Collection entries:
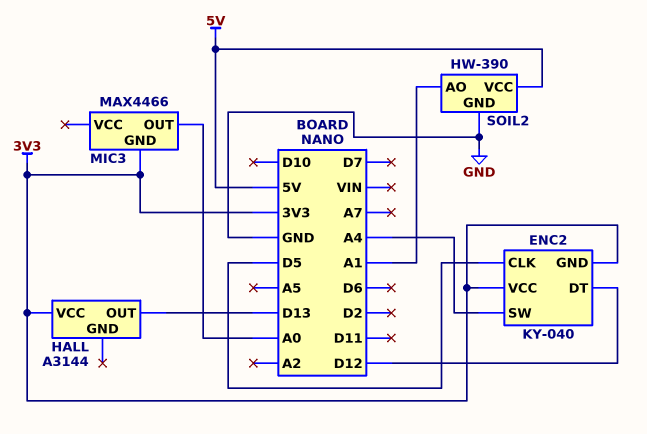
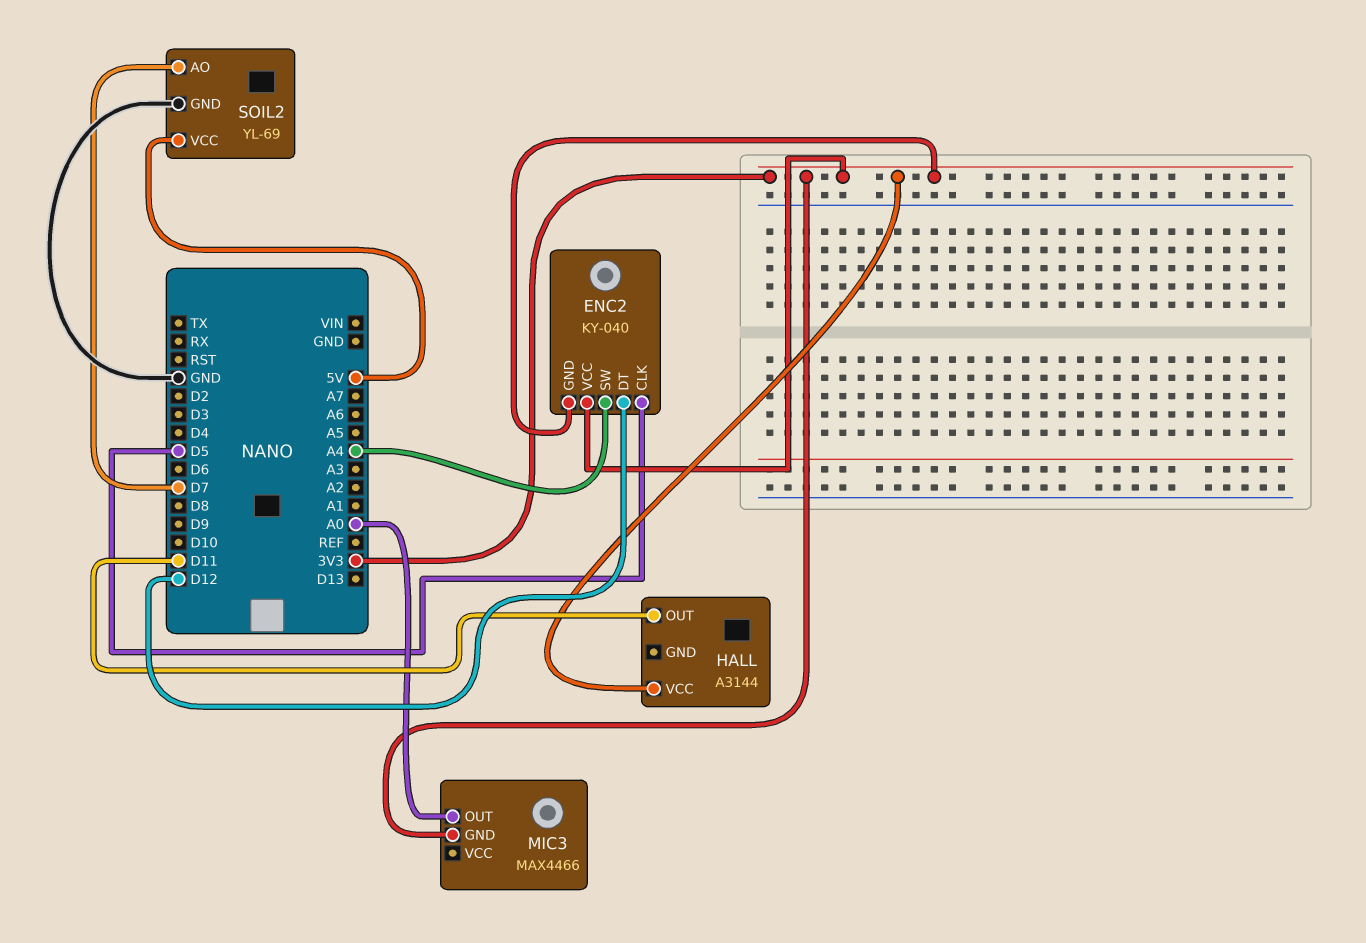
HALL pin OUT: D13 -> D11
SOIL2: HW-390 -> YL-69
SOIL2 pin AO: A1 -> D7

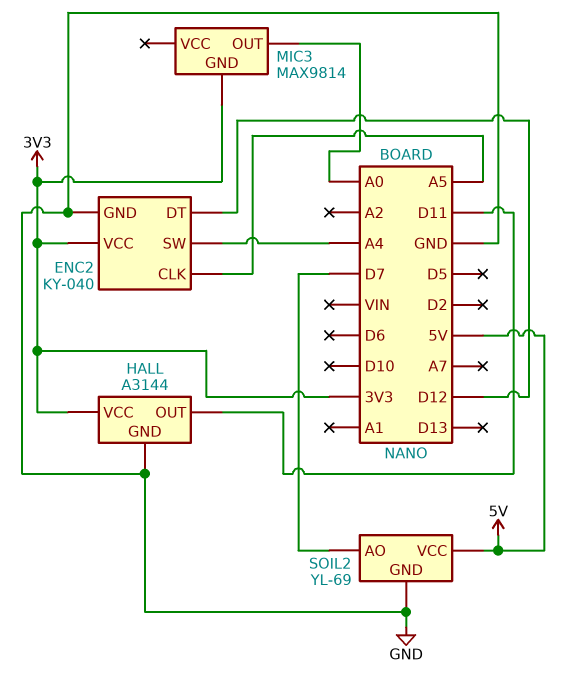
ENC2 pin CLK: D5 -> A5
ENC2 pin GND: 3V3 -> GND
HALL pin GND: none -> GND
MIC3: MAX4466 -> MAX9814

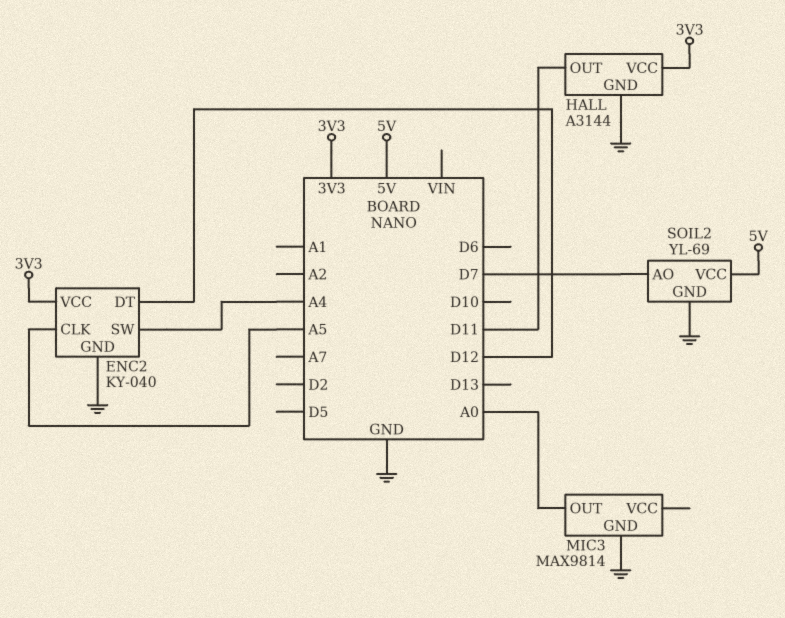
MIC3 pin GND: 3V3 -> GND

- _Prompt_:
Only the lines from the one holding "SOIL2 pin AO: A1 -> D7" through the end of the records belong in the answer, copied exactly and without pictures.

- _Completed exercise_:
SOIL2 pin AO: A1 -> D7

ENC2 pin CLK: D5 -> A5
ENC2 pin GND: 3V3 -> GND
HALL pin GND: none -> GND
MIC3: MAX4466 -> MAX9814

MIC3 pin GND: 3V3 -> GND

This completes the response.